Each line of the material below with the word "TEMP" is to be reported.

= Record extracts =
=-=-=

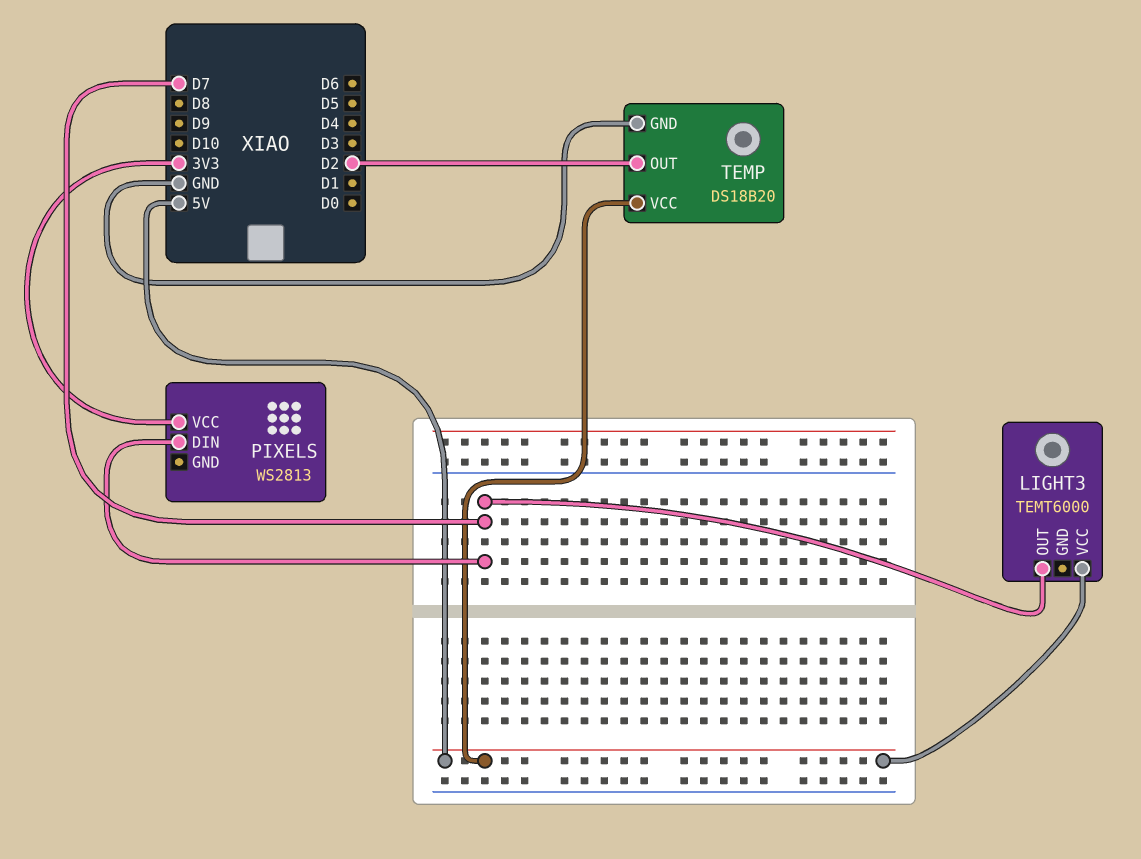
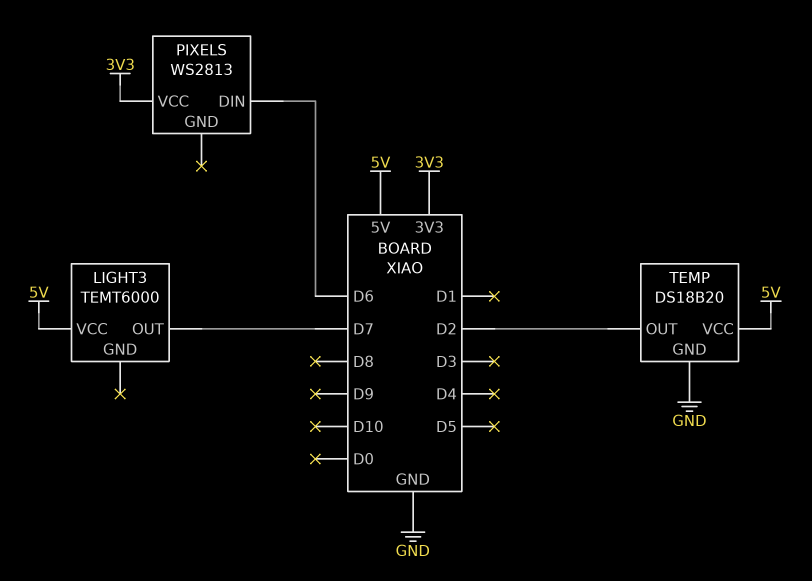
PIXELS pin DIN: D7 -> D6

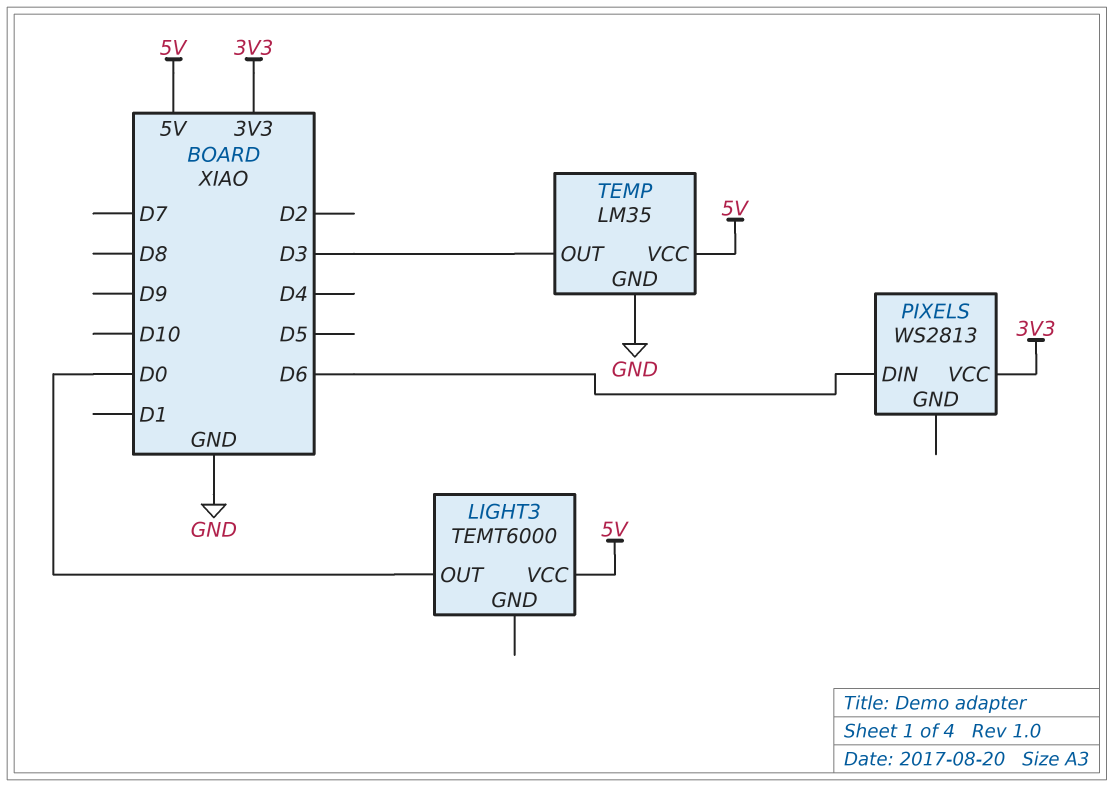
LIGHT3 pin OUT: D7 -> D0
TEMP: DS18B20 -> LM35
TEMP pin OUT: D2 -> D3

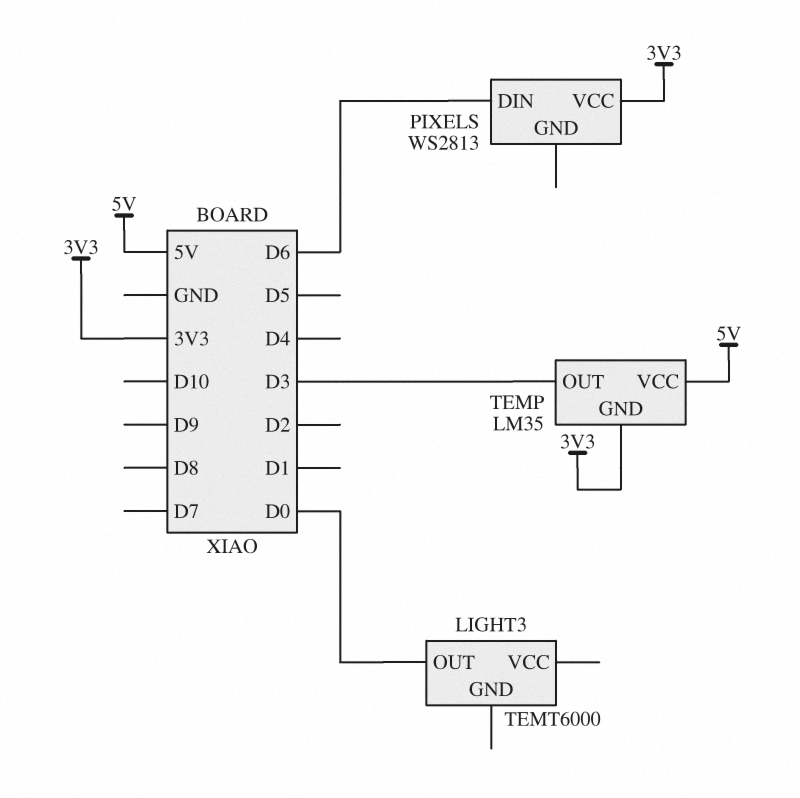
LIGHT3 pin VCC: 5V -> none
TEMP pin GND: GND -> 3V3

=-=-=

= Your response =
TEMP: DS18B20 -> LM35
TEMP pin OUT: D2 -> D3
TEMP pin GND: GND -> 3V3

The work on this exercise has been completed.